*** DATA UNDER STUDY Section Begins ***

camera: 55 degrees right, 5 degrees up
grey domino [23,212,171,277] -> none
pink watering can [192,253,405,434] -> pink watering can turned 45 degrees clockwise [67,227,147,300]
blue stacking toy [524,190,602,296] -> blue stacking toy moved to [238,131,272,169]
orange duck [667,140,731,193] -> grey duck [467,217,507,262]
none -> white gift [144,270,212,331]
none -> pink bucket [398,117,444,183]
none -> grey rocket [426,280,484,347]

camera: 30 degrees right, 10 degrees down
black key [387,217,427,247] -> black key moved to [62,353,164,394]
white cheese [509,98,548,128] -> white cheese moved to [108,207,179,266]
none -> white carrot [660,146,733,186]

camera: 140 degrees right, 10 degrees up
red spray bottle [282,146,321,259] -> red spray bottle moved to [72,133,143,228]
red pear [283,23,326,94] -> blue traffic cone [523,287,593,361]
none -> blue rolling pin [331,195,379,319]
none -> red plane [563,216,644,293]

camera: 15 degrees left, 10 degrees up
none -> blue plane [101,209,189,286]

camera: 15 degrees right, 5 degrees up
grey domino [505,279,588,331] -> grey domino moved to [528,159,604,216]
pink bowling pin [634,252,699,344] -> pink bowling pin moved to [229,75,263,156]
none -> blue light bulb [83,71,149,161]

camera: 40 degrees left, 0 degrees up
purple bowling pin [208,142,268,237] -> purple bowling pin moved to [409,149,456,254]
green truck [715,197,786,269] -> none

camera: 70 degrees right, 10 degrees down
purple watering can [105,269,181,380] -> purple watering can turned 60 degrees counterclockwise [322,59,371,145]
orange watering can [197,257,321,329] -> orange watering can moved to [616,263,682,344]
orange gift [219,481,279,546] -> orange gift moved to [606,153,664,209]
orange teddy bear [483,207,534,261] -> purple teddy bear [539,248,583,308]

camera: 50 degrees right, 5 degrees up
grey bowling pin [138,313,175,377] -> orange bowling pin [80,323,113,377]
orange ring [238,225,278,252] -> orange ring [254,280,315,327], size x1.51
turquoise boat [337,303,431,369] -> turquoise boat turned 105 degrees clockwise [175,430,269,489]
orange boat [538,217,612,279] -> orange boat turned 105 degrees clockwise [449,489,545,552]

*** DATA UNDER STUDY Section Ends ***

TASK PROMPT: Nothing should appear in the answer except the lines above from the line with "none -> blue light bulb [83,71,149,161]" through the line with "camera: 50 degrees right, 5 degrees up", both included, written out exactly.

SOLUTION TO THIS EXERCISE:
none -> blue light bulb [83,71,149,161]

camera: 40 degrees left, 0 degrees up
purple bowling pin [208,142,268,237] -> purple bowling pin moved to [409,149,456,254]
green truck [715,197,786,269] -> none

camera: 70 degrees right, 10 degrees down
purple watering can [105,269,181,380] -> purple watering can turned 60 degrees counterclockwise [322,59,371,145]
orange watering can [197,257,321,329] -> orange watering can moved to [616,263,682,344]
orange gift [219,481,279,546] -> orange gift moved to [606,153,664,209]
orange teddy bear [483,207,534,261] -> purple teddy bear [539,248,583,308]

camera: 50 degrees right, 5 degrees up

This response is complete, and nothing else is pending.